## EXERCISE OBJECTIVE:
Repeat exactly the line containing "purple dumbbell: 0 -> 1" and every line after it in the entries, and nothing besides.

Object correspondence data
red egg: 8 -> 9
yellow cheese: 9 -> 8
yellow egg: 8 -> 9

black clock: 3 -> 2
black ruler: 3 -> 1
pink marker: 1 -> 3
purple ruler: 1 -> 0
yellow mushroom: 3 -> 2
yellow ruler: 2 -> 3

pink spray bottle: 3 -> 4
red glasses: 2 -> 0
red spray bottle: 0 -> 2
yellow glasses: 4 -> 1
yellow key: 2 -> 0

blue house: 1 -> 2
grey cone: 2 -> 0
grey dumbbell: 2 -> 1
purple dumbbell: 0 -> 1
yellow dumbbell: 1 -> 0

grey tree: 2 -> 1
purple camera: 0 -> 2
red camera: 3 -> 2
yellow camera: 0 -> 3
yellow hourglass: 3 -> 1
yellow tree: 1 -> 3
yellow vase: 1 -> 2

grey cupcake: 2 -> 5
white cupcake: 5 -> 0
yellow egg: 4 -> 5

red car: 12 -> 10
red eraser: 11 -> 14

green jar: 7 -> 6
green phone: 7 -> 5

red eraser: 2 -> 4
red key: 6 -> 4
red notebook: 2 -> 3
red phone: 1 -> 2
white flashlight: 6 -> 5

## RESULT:
purple dumbbell: 0 -> 1
yellow dumbbell: 1 -> 0

grey tree: 2 -> 1
purple camera: 0 -> 2
red camera: 3 -> 2
yellow camera: 0 -> 3
yellow hourglass: 3 -> 1
yellow tree: 1 -> 3
yellow vase: 1 -> 2

grey cupcake: 2 -> 5
white cupcake: 5 -> 0
yellow egg: 4 -> 5

red car: 12 -> 10
red eraser: 11 -> 14

green jar: 7 -> 6
green phone: 7 -> 5

red eraser: 2 -> 4
red key: 6 -> 4
red notebook: 2 -> 3
red phone: 1 -> 2
white flashlight: 6 -> 5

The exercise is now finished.